**** Data in this exercise ****
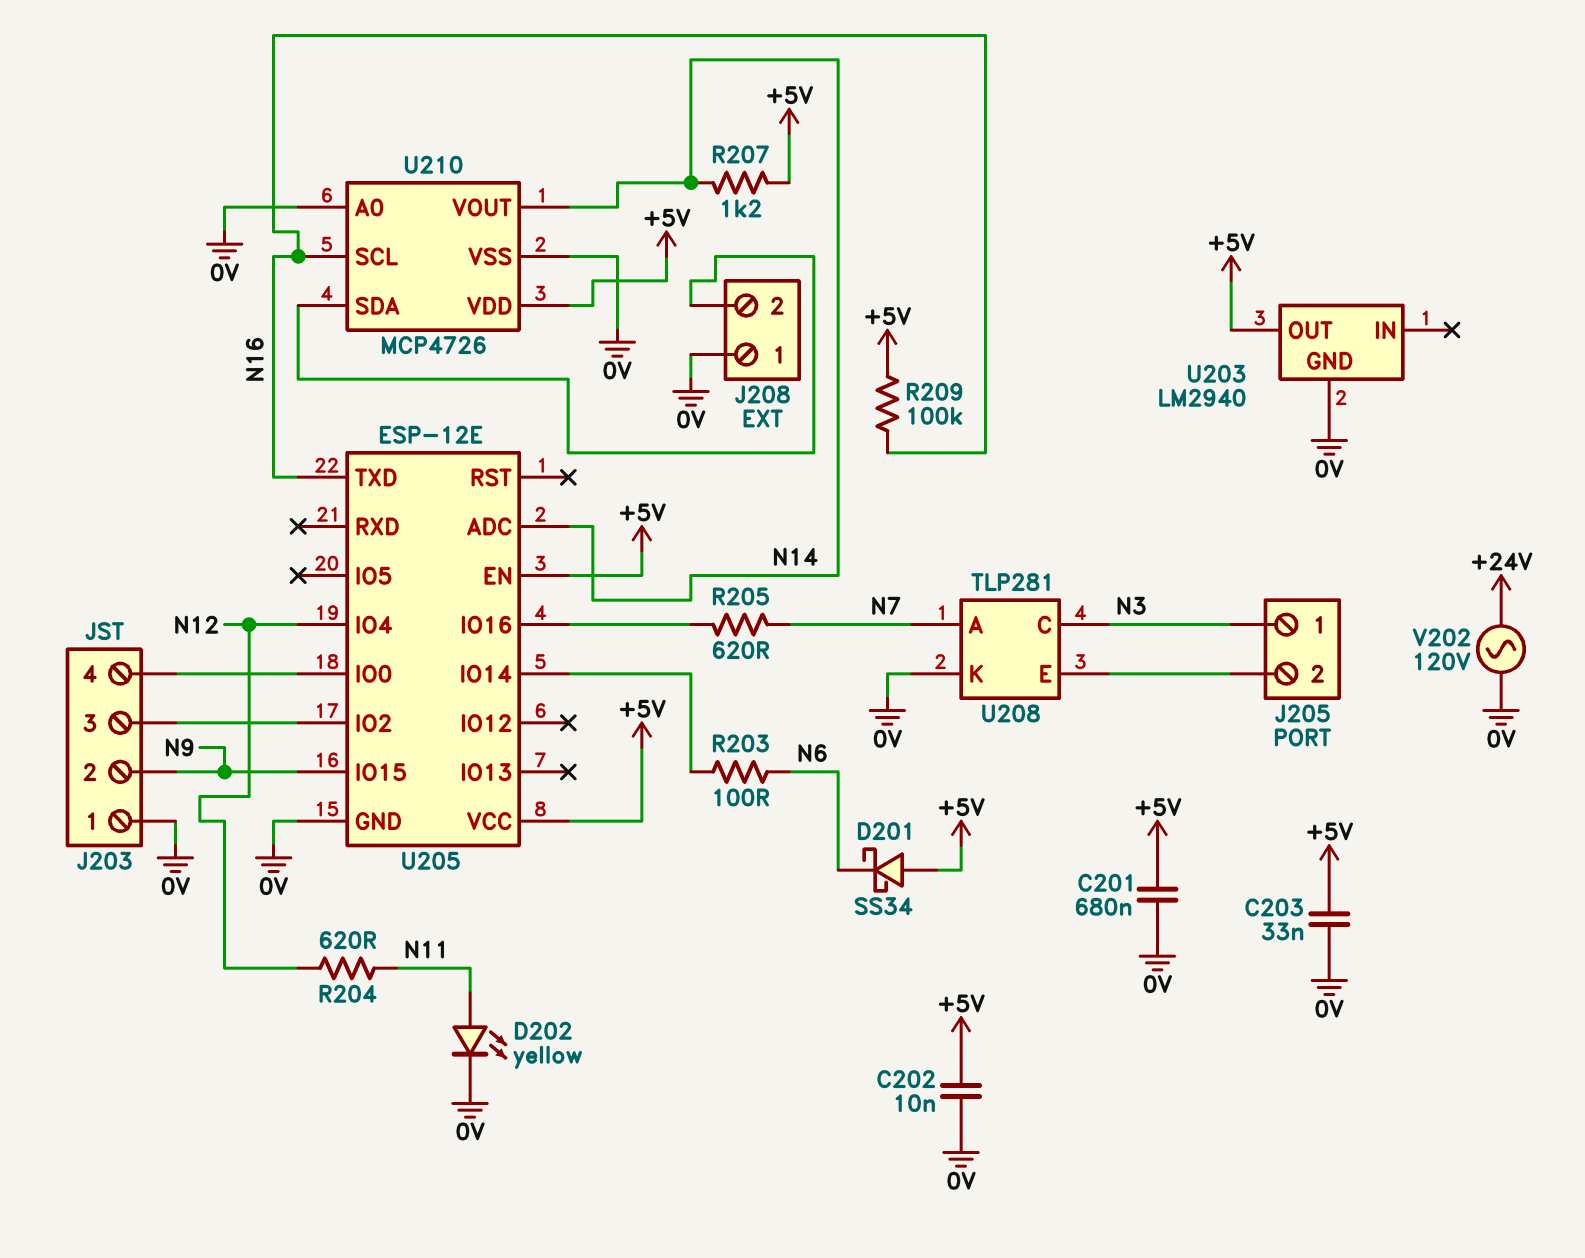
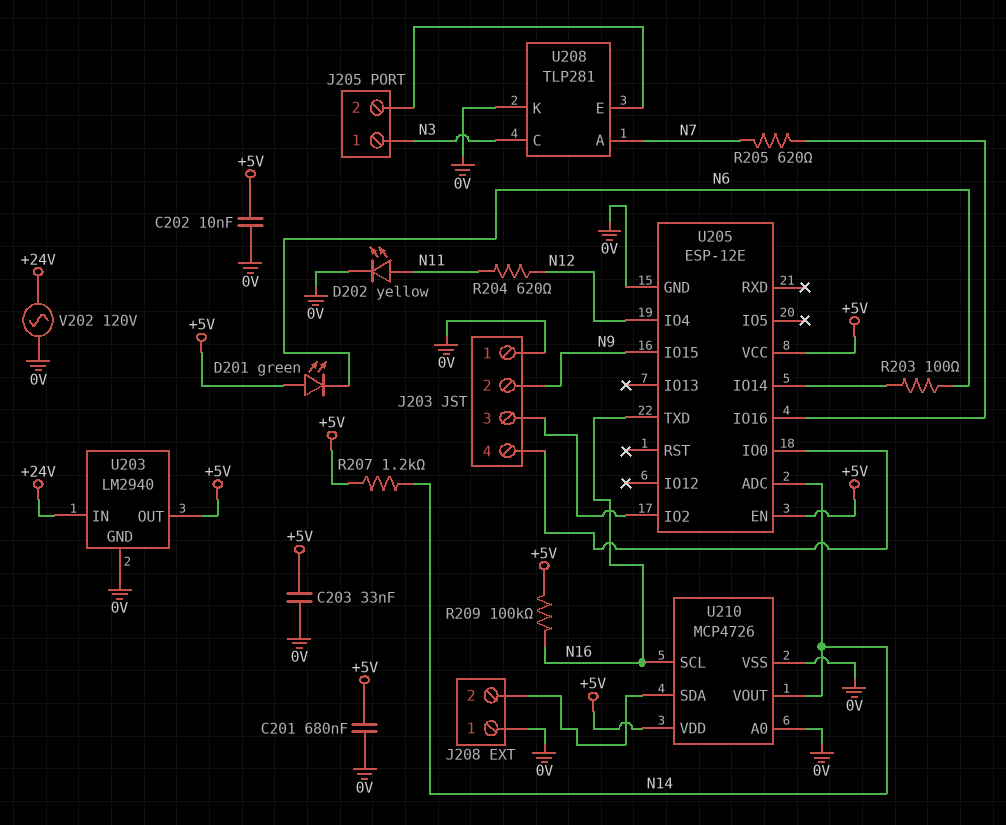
D201: schottky SS34 (A +5V, K N6) -> LED green (A +5V, K N6)
U203 pin IN: none -> +24V

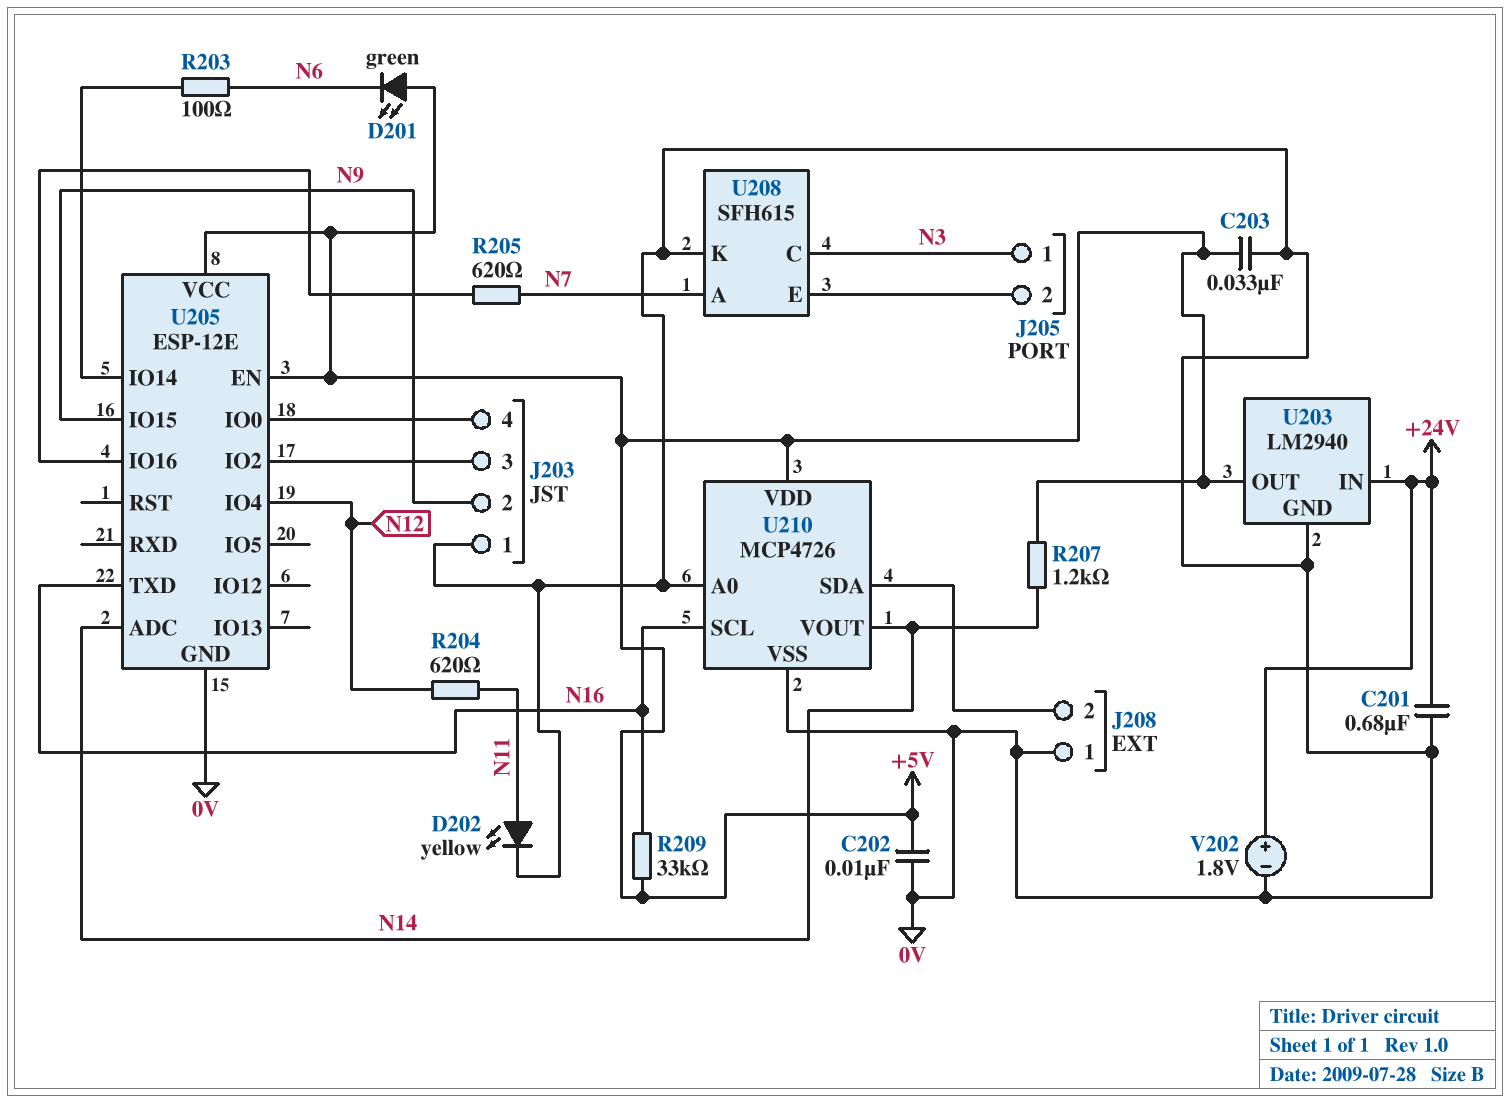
C201: 680nF (+5V, 0V) -> 680nF (+24V, 0V)
R209: 100k (+5V, N16) -> 33k (+5V, N16)
U208: TLP281 -> SFH615
V202: AC 120V (+24V, 0V) -> 1.8V (plus +24V, minus 0V)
****
Work task — All of the data needs repeating exactly, but the pictures do not.

Your response —
D201: schottky SS34 (A +5V, K N6) -> LED green (A +5V, K N6)
U203 pin IN: none -> +24V

C201: 680nF (+5V, 0V) -> 680nF (+24V, 0V)
R209: 100k (+5V, N16) -> 33k (+5V, N16)
U208: TLP281 -> SFH615
V202: AC 120V (+24V, 0V) -> 1.8V (plus +24V, minus 0V)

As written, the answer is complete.